### Data to use

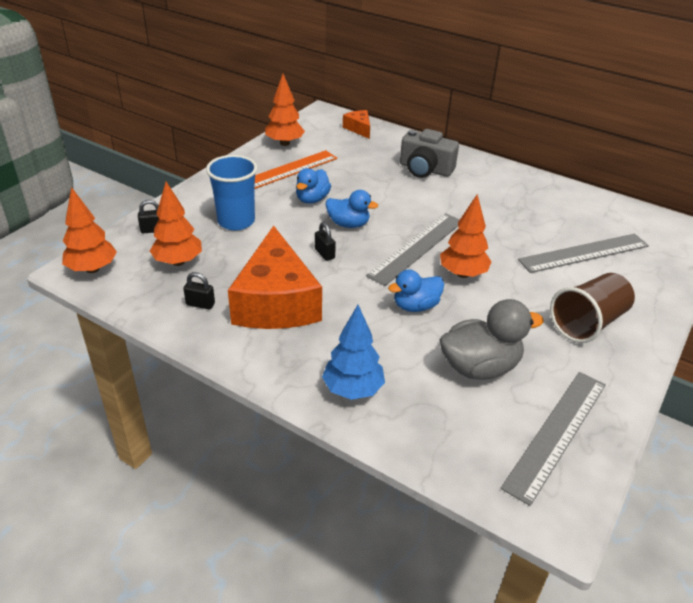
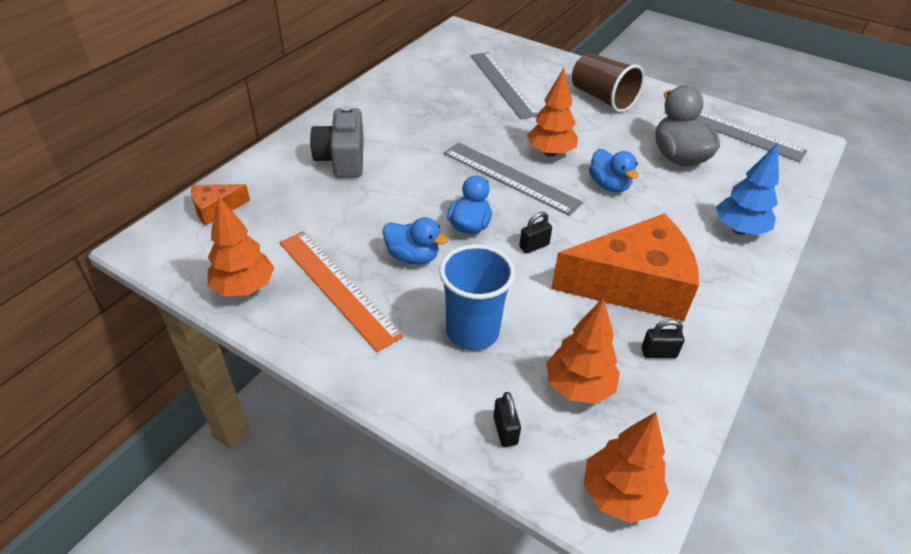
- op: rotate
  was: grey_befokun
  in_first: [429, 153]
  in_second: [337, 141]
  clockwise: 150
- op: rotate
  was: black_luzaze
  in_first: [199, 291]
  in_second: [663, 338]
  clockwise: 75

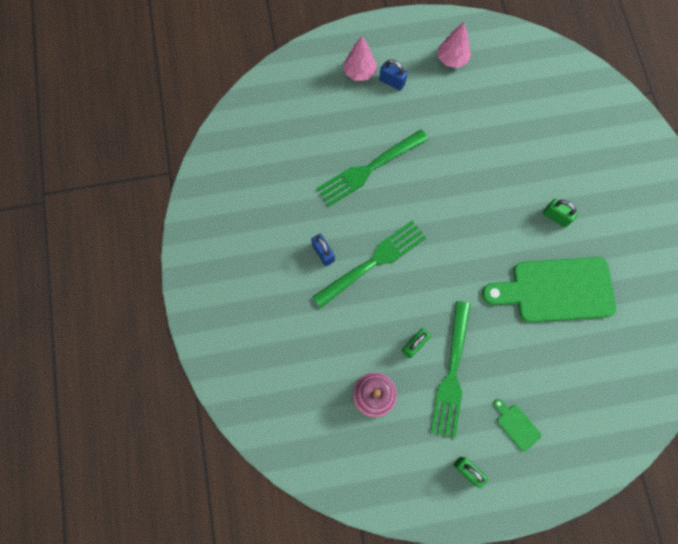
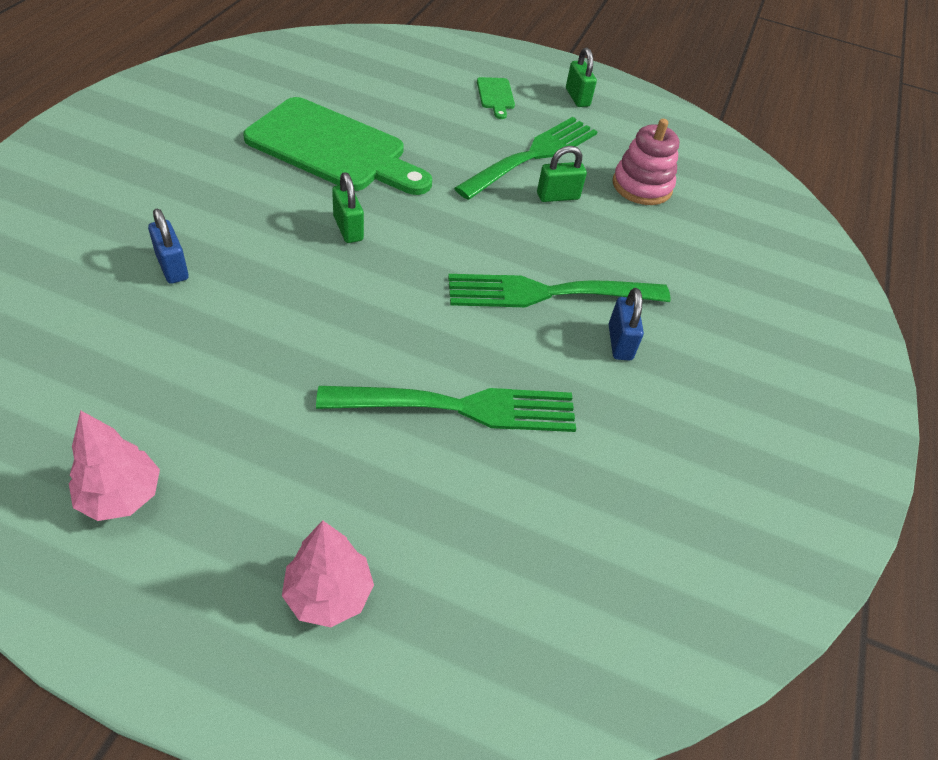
- op: move
  was: blue_luzaze
  in_first: [393, 74]
  in_second: [168, 246]
- op: move
  was: green_luzaze
  in_first: [560, 213]
  in_second: [348, 207]

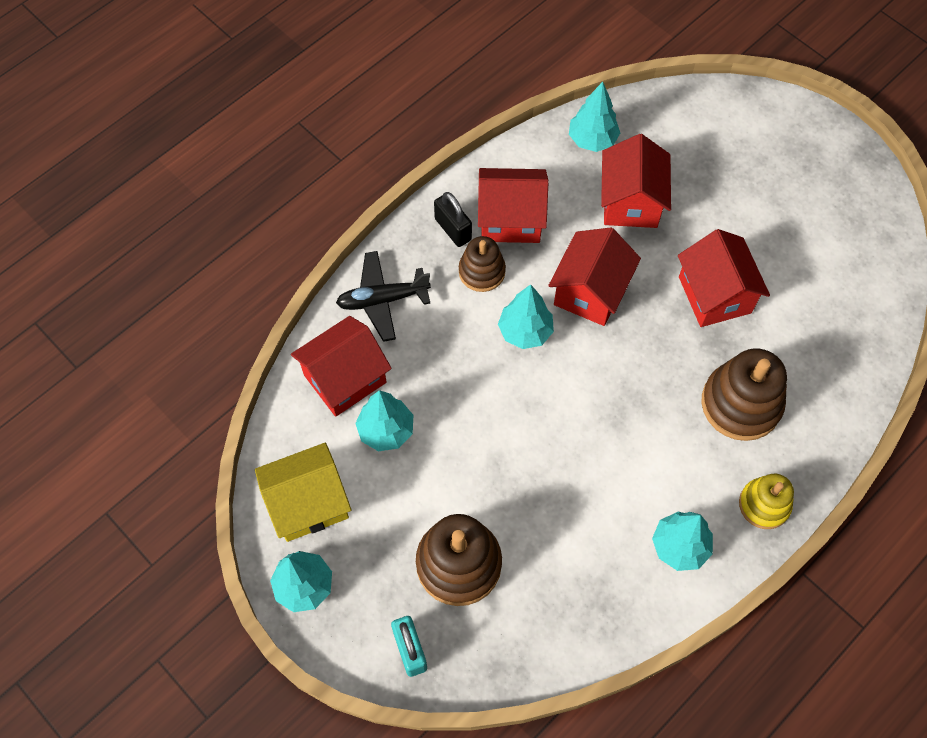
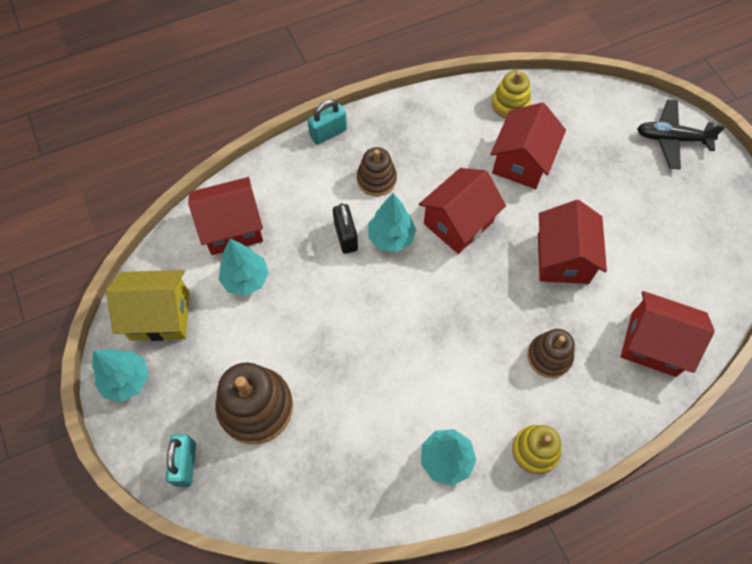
- op: replace
  was: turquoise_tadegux
  now: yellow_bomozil
  in_first: [594, 117]
  in_second: [511, 94]
- op: move
  was: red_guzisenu
  in_first: [513, 205]
  in_second: [667, 334]
- op: move
  was: black_luzaze
  in_first: [453, 219]
  in_second: [345, 228]
- op: move
  was: black_tibodufox
  in_first: [383, 296]
  in_second: [681, 134]
- op: resize
  was: brown_bomozil
  in_first: [744, 394]
  in_second: [551, 353]
  ratio: 0.61
- op: insert
  now: turquoise_luzaze
  in_second: [327, 122]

######

■ Exercise prompt: Leaving the pictures out, give back each line above exactly.

■ Result of this exercise:
- op: rotate
  was: grey_befokun
  in_first: [429, 153]
  in_second: [337, 141]
  clockwise: 150
- op: rotate
  was: black_luzaze
  in_first: [199, 291]
  in_second: [663, 338]
  clockwise: 75

- op: move
  was: blue_luzaze
  in_first: [393, 74]
  in_second: [168, 246]
- op: move
  was: green_luzaze
  in_first: [560, 213]
  in_second: [348, 207]

- op: replace
  was: turquoise_tadegux
  now: yellow_bomozil
  in_first: [594, 117]
  in_second: [511, 94]
- op: move
  was: red_guzisenu
  in_first: [513, 205]
  in_second: [667, 334]
- op: move
  was: black_luzaze
  in_first: [453, 219]
  in_second: [345, 228]
- op: move
  was: black_tibodufox
  in_first: [383, 296]
  in_second: [681, 134]
- op: resize
  was: brown_bomozil
  in_first: [744, 394]
  in_second: [551, 353]
  ratio: 0.61
- op: insert
  now: turquoise_luzaze
  in_second: [327, 122]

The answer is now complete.